# Problem to solve:
Filter the records down to the lines that hold the word "pink", and copy each of those lines.

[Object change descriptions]
##########

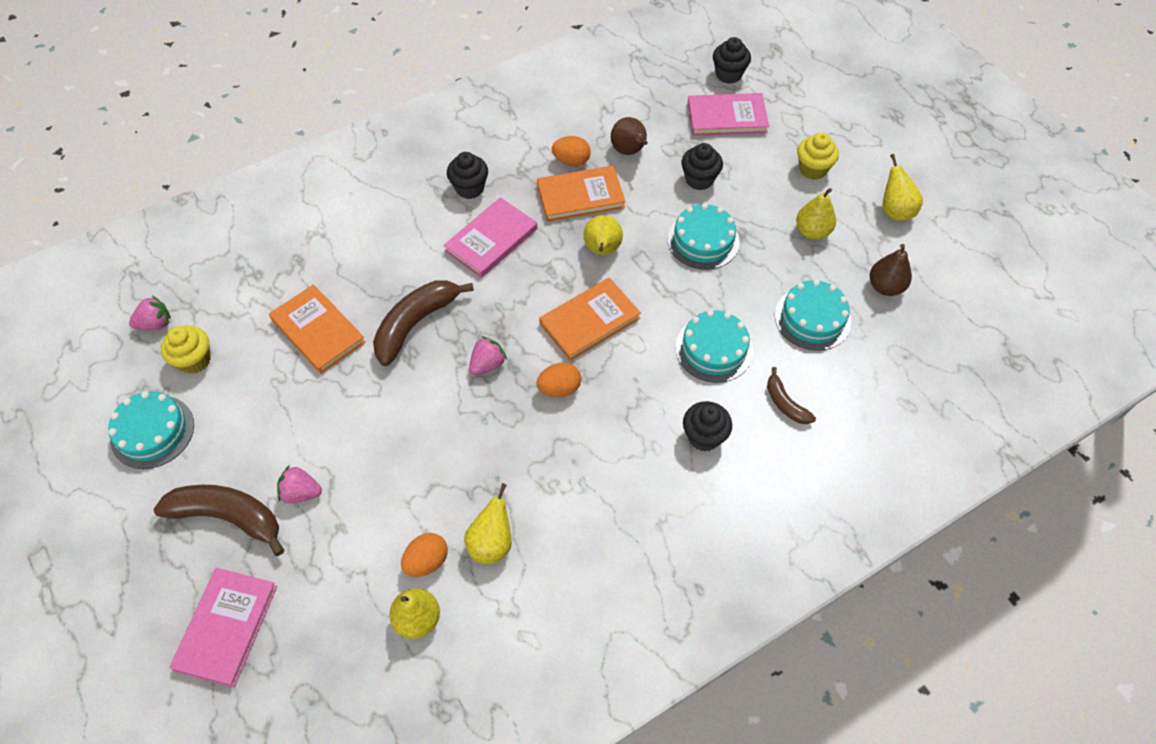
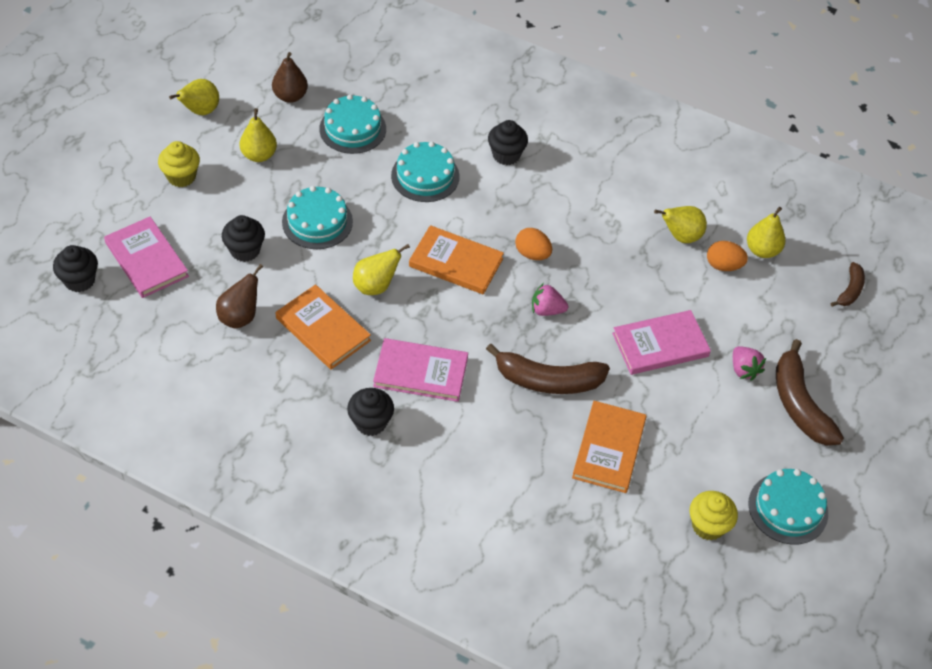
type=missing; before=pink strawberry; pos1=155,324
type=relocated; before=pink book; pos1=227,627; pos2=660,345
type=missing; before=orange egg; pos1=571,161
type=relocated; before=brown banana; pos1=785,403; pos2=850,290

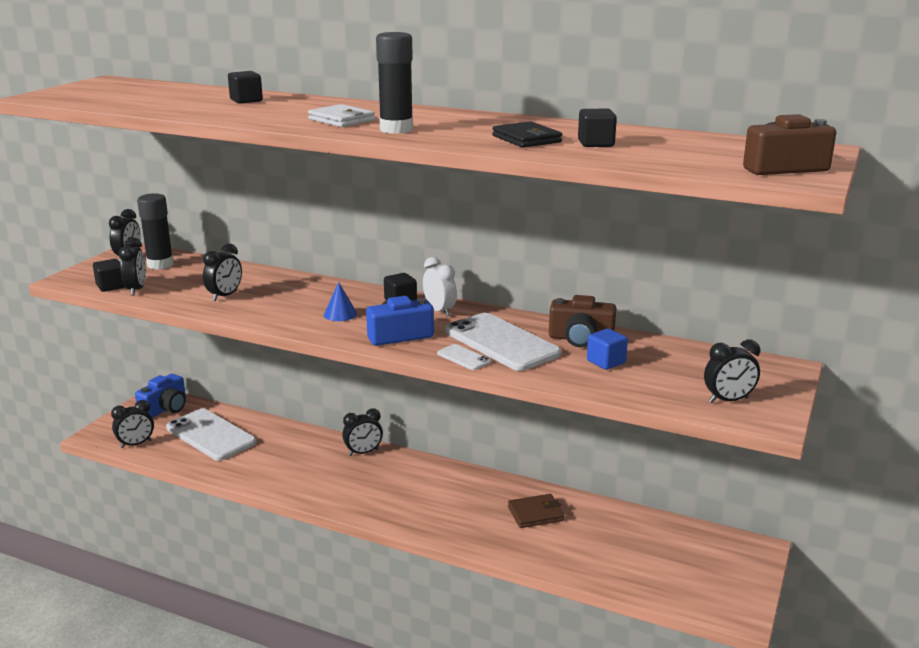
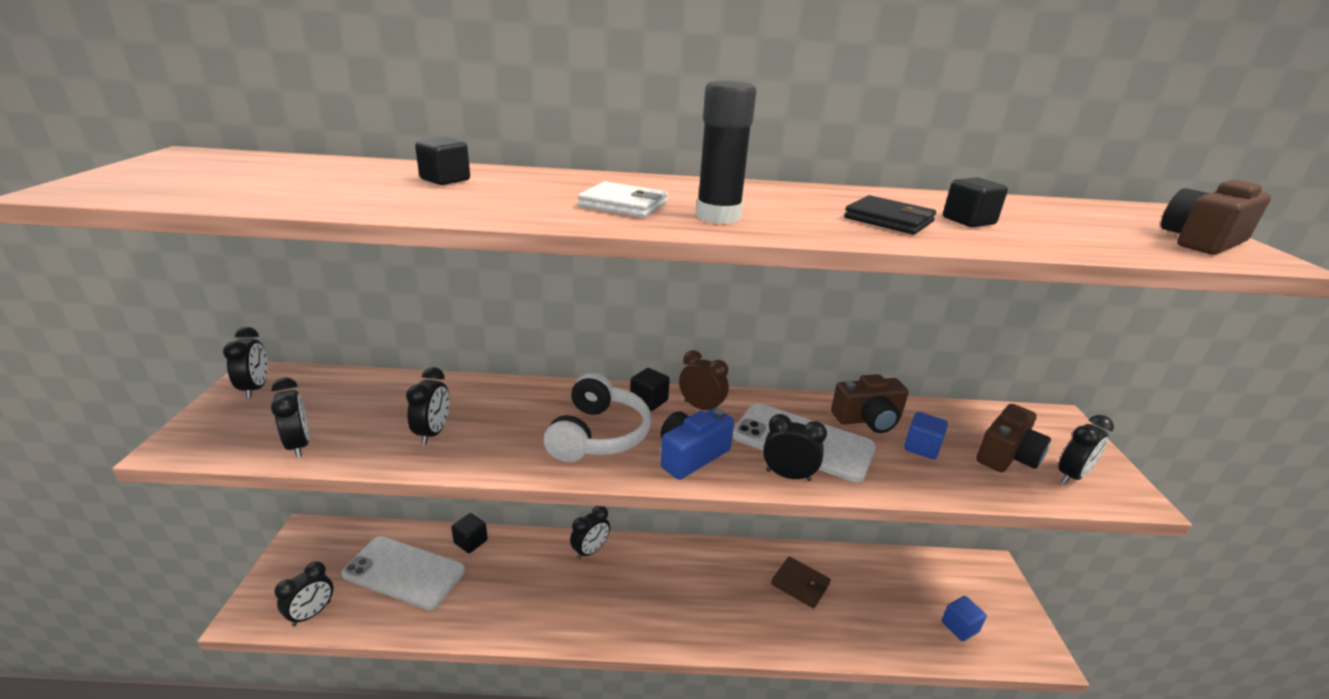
type=relocated; before=black cube; pos1=111,286; pos2=470,542
type=missing; before=blue camera; pos1=165,408
type=missing; before=black glue stick; pos1=160,264
type=exchanged; before=blue cone; after=white headphones; pos1=340,314; pos2=598,435
type=colour; before=white clock; after=brown clock; pos1=439,311; pos2=701,407
type=exchanged; before=white phone; after=black clock; pos1=463,358; pos2=788,475
type=spun; before=brown wallet; pos1=535,514; pos2=800,584; turn=75
type=appeared; after=blue cube; pos2=959,627
type=appeared; after=brown camera; pos2=1007,455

##########

# Answer to this task:
type=missing; before=pink strawberry; pos1=155,324
type=relocated; before=pink book; pos1=227,627; pos2=660,345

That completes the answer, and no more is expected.